Segment Open

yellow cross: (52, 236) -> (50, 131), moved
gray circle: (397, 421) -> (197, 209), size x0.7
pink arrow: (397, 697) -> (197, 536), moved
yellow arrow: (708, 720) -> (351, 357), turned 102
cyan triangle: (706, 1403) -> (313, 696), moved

Segment Closed
Segment Open

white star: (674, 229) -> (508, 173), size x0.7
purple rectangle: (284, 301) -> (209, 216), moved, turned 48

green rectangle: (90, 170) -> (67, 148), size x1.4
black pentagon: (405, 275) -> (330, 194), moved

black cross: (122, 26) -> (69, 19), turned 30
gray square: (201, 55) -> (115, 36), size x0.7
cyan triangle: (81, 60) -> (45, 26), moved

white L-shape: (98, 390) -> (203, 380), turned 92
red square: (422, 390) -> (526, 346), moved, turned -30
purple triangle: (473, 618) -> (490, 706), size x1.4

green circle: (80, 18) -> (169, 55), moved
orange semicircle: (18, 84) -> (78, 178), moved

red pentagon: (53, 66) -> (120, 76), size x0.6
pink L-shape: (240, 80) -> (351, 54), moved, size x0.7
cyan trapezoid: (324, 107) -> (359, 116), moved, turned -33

Segment Closed
Segment Open

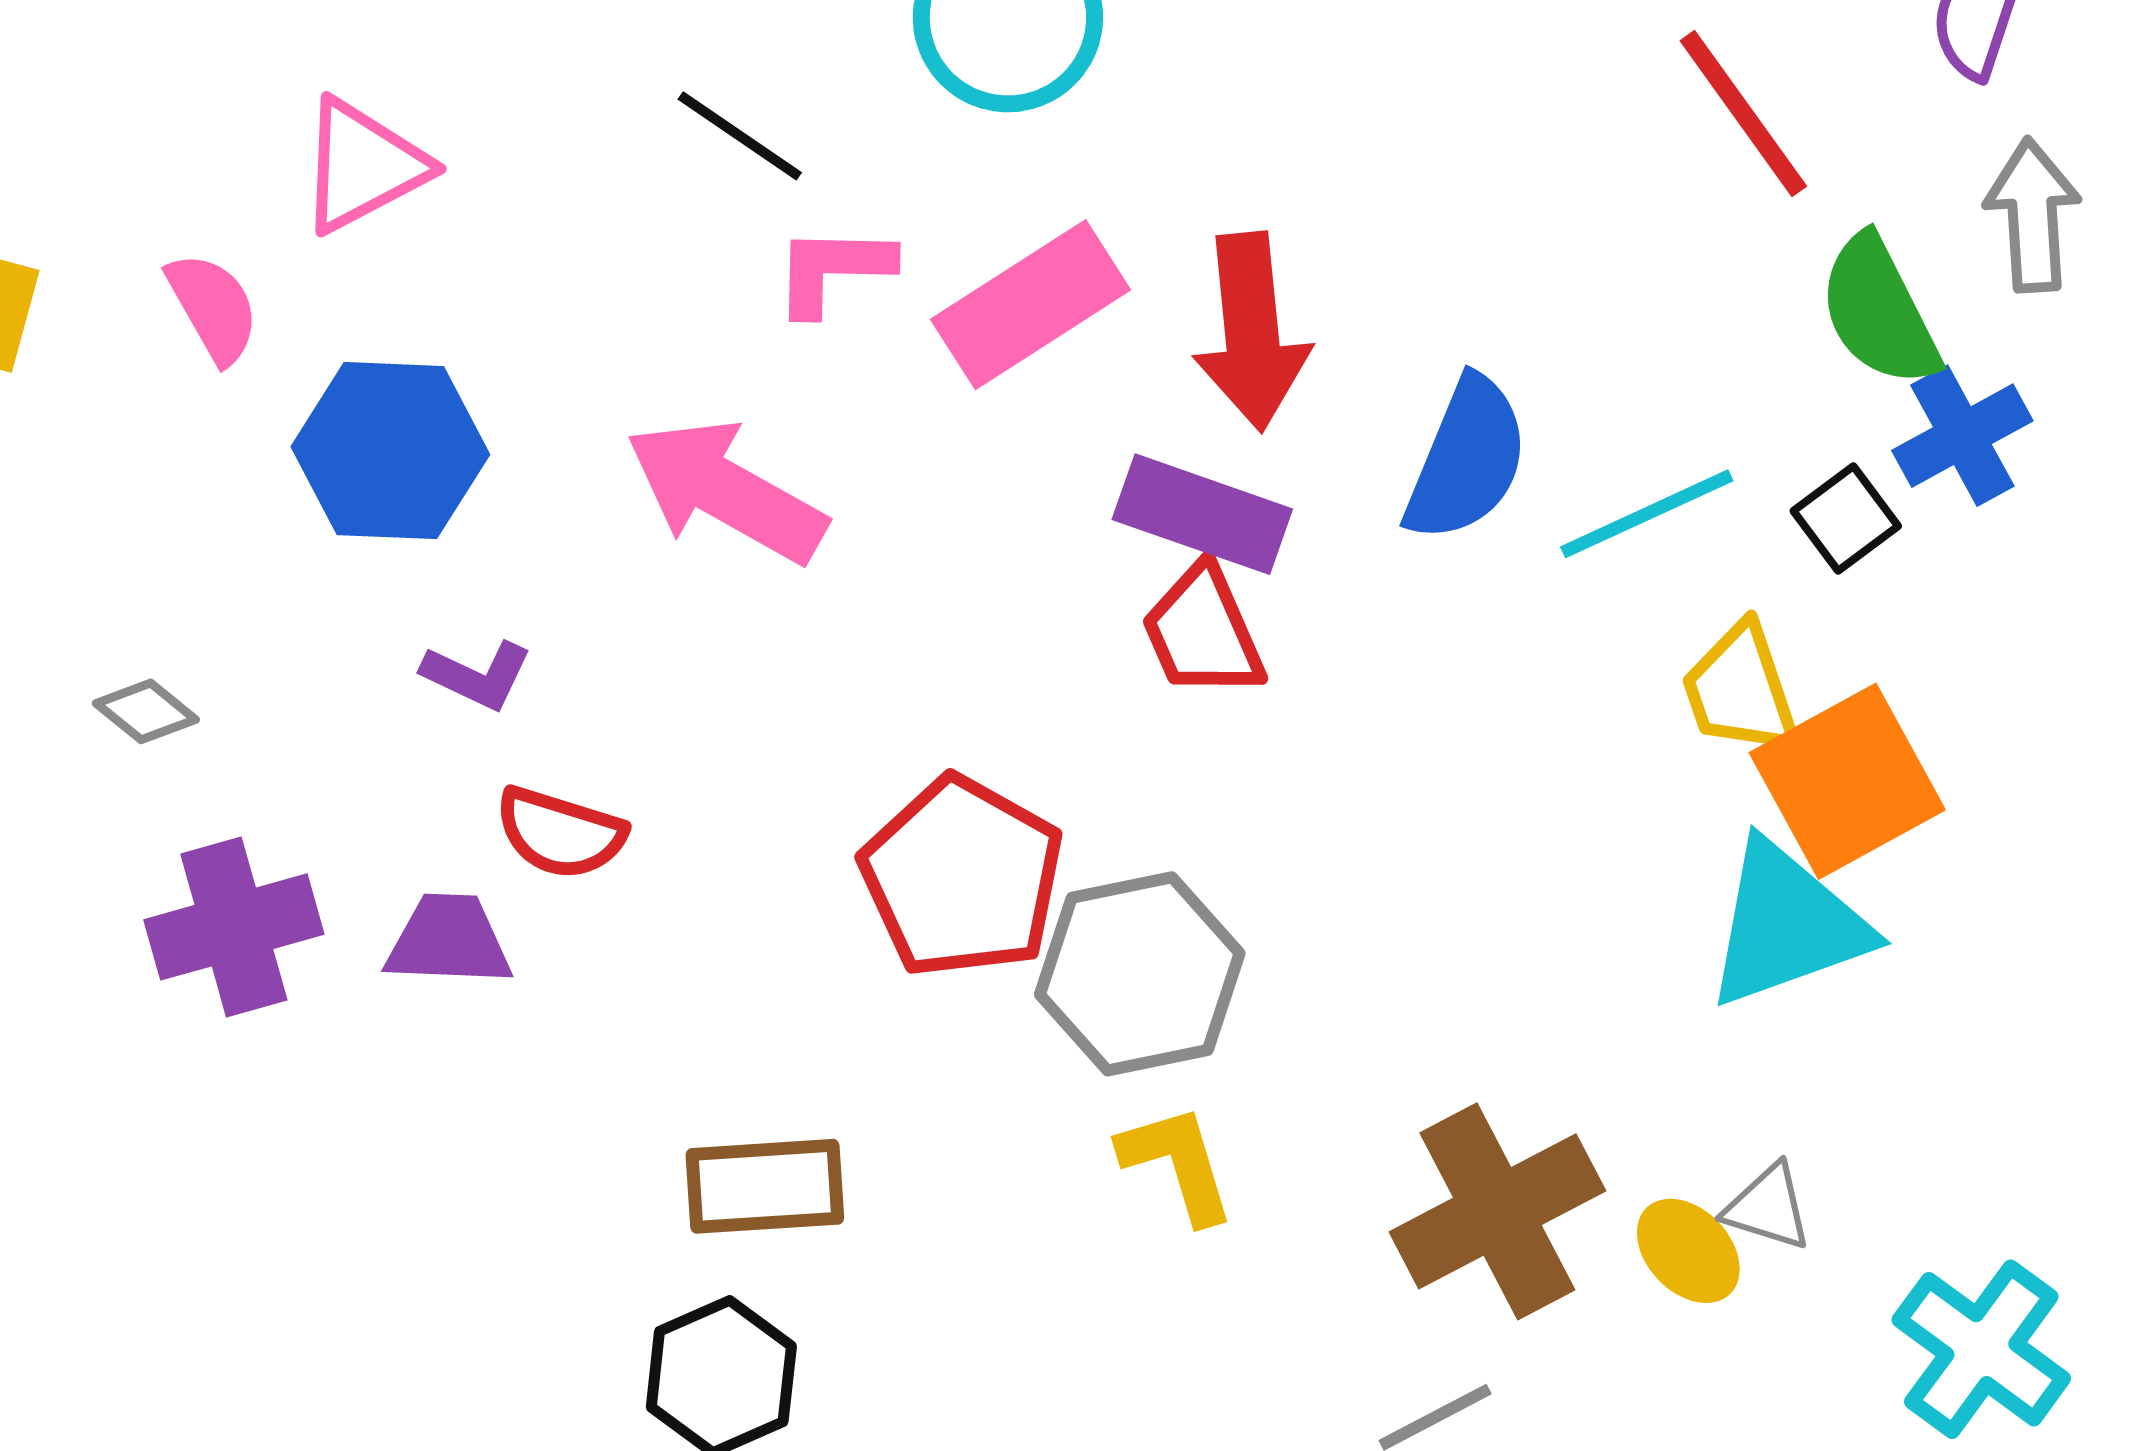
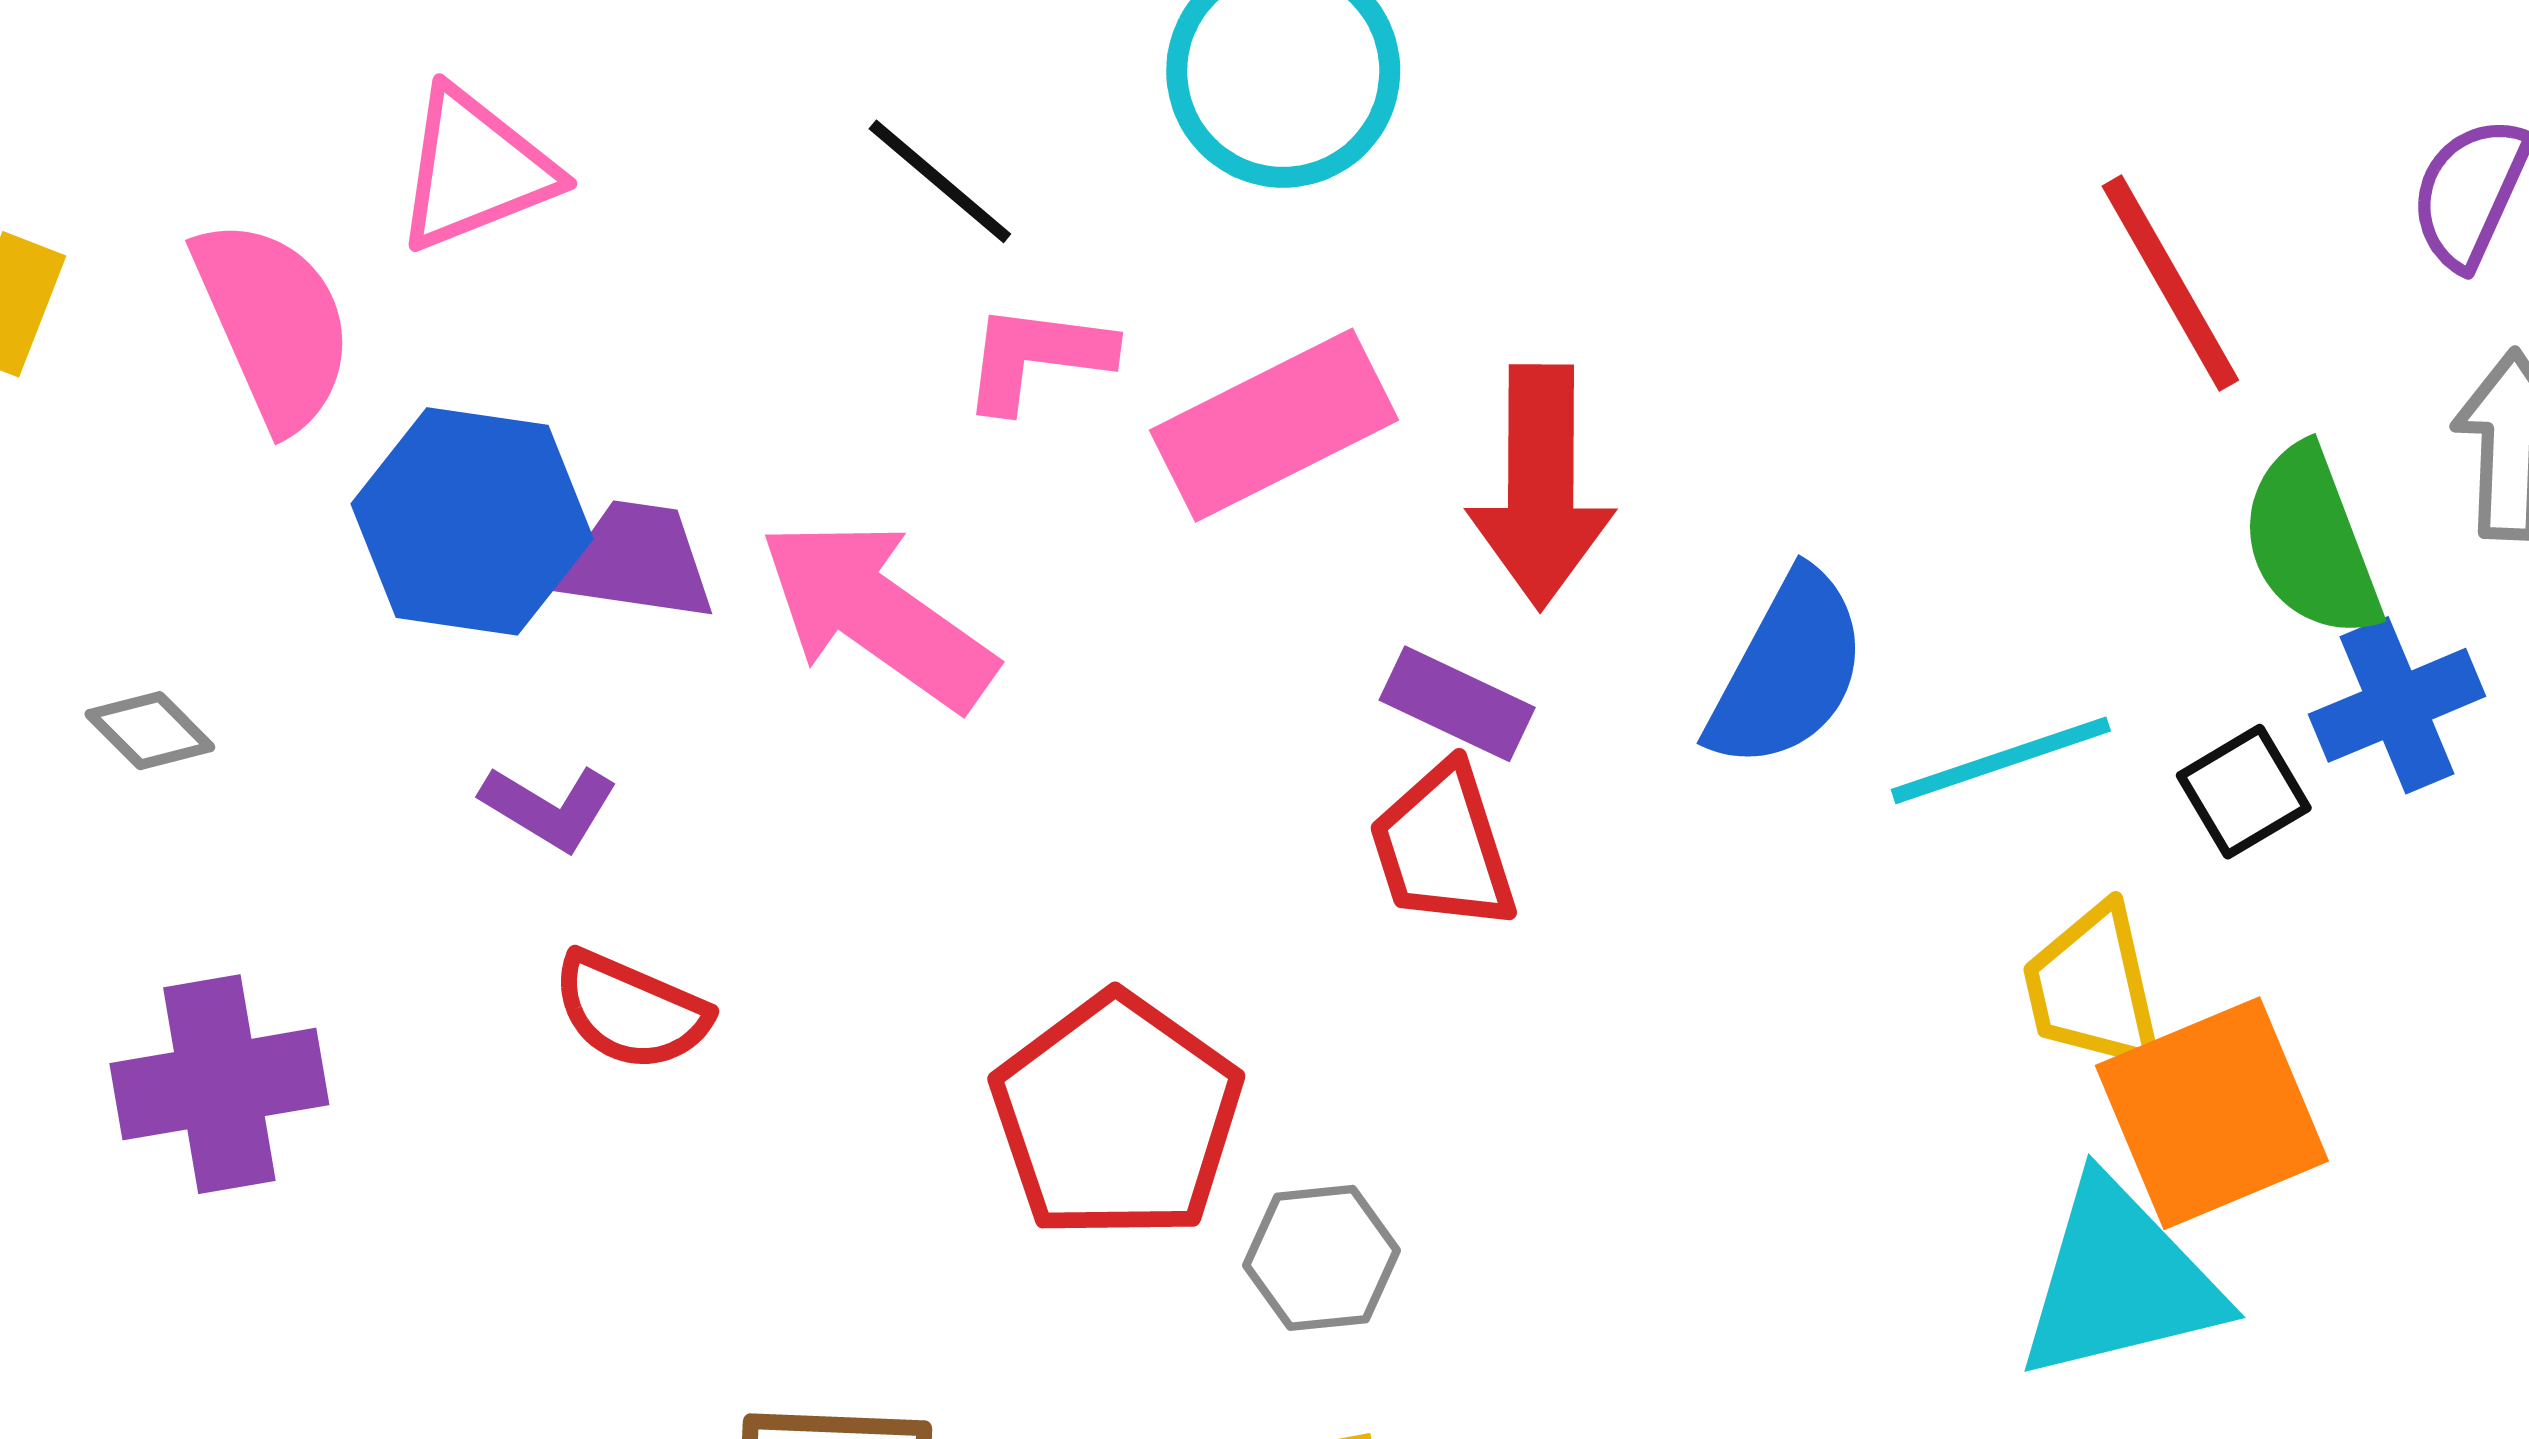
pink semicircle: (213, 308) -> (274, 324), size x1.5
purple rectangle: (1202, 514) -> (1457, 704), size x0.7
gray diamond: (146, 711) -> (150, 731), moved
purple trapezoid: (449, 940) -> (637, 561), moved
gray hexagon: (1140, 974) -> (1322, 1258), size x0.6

Segment Closed

- **What the task requires**:
Scan the material above for the string "black", and copy every line where it is found.

- **Completed exercise**:
black pentagon: (405, 275) -> (330, 194), moved
black cross: (122, 26) -> (69, 19), turned 30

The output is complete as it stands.